Looking through the listing, how many of its lines hold the word "button"? Answer with only the number.
::: The data
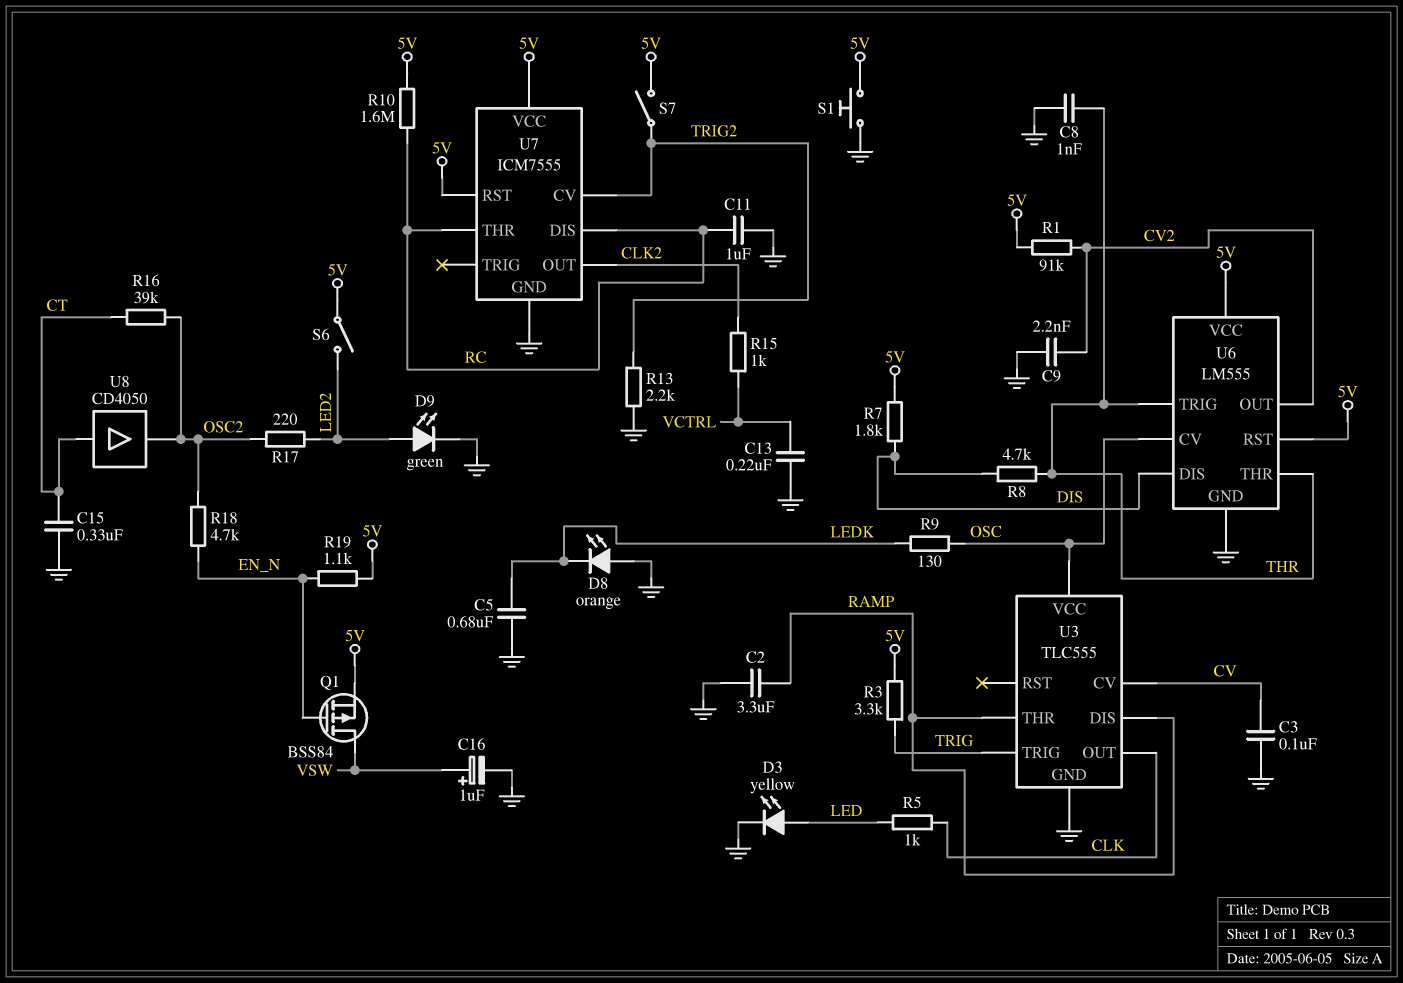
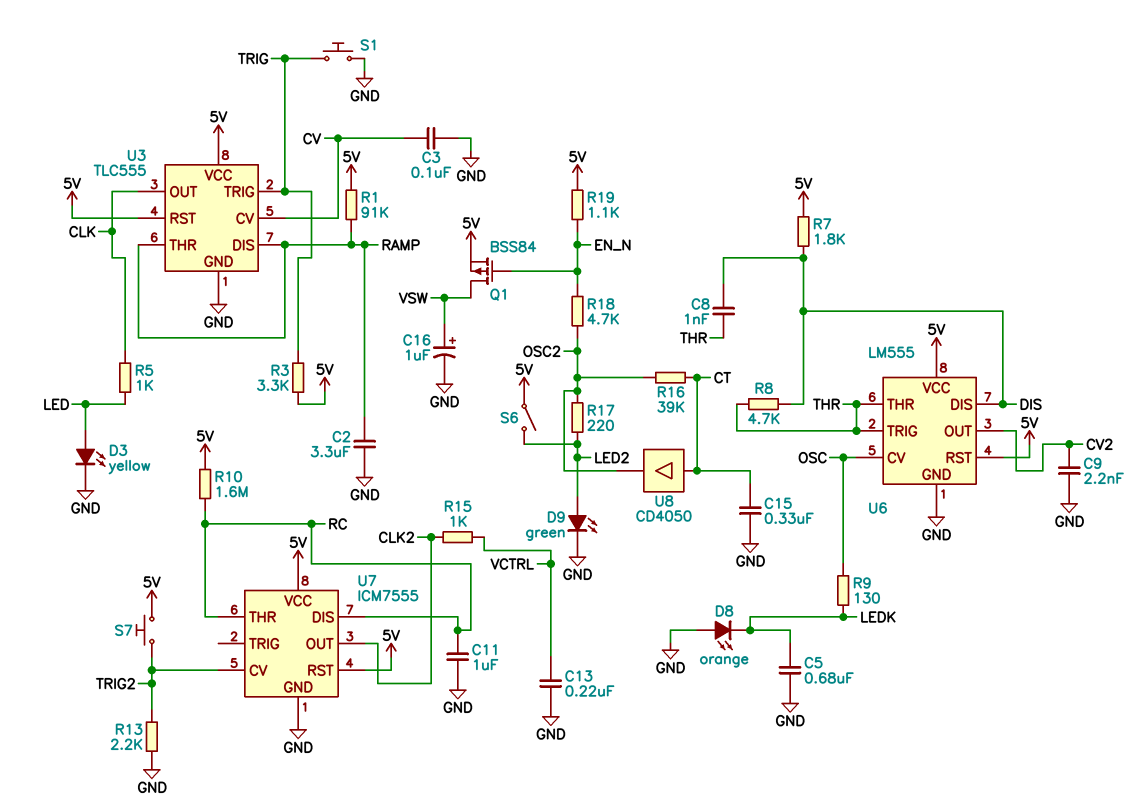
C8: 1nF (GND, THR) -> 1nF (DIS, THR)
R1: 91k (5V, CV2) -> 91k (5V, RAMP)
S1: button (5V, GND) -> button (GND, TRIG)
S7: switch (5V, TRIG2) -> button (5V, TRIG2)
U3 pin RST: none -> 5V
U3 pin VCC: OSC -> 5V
::::::
::: The data
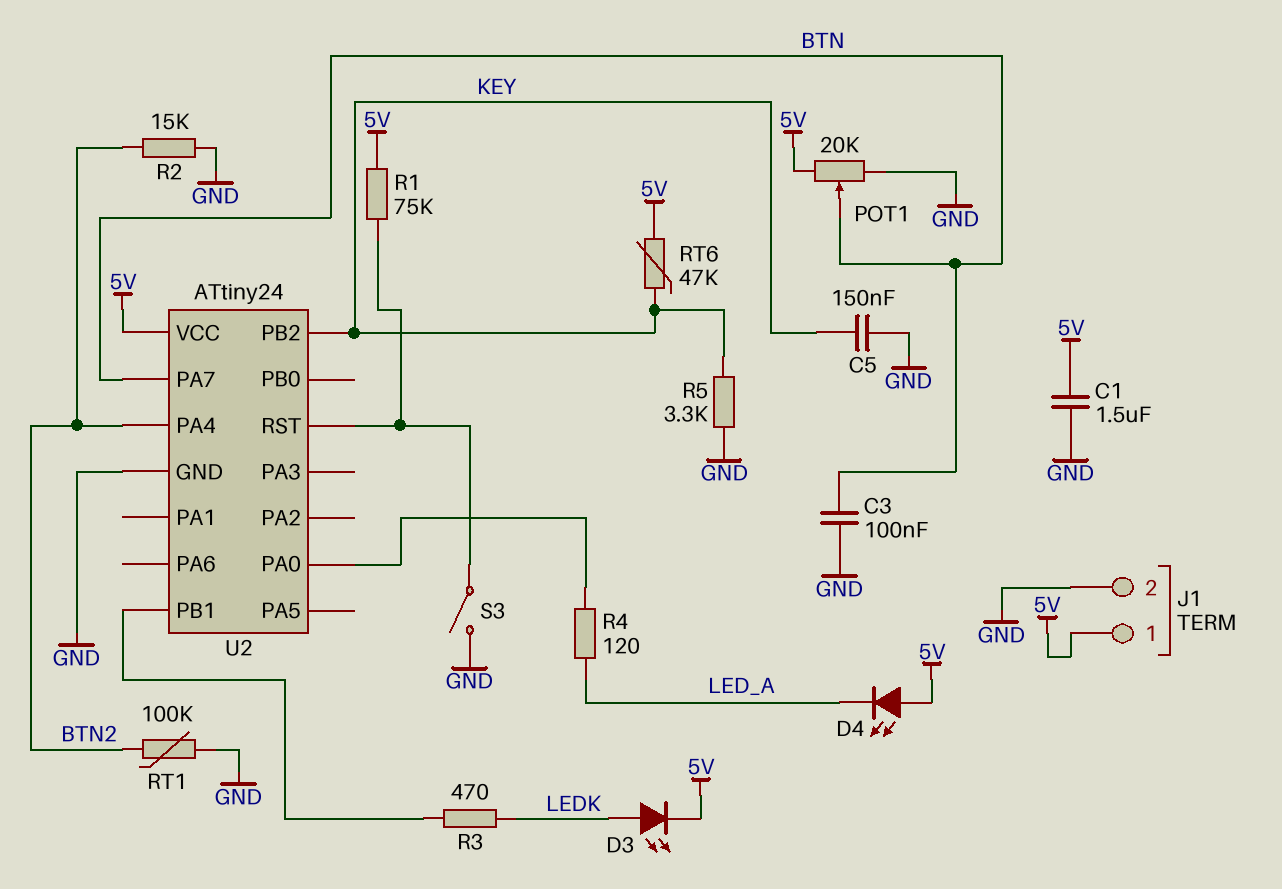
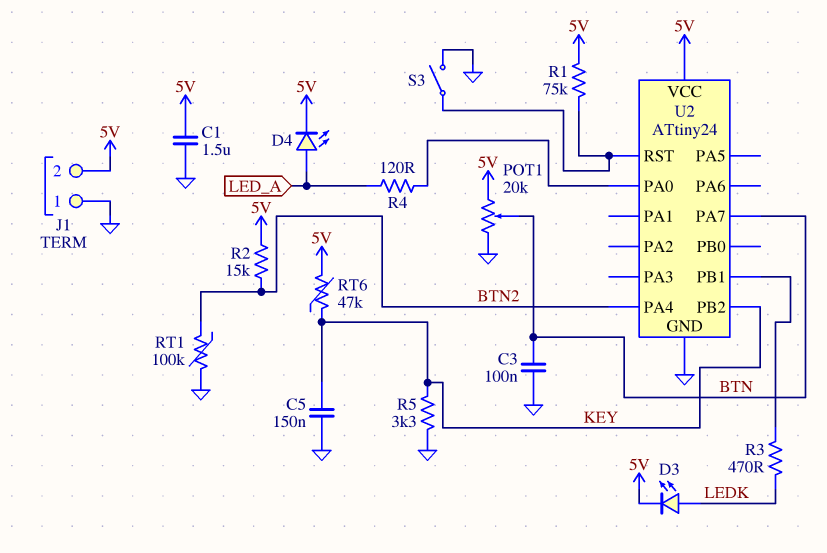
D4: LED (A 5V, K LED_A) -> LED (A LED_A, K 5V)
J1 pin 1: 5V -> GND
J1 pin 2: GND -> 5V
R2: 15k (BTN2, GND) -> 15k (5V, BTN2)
::::::
» **Output**: 2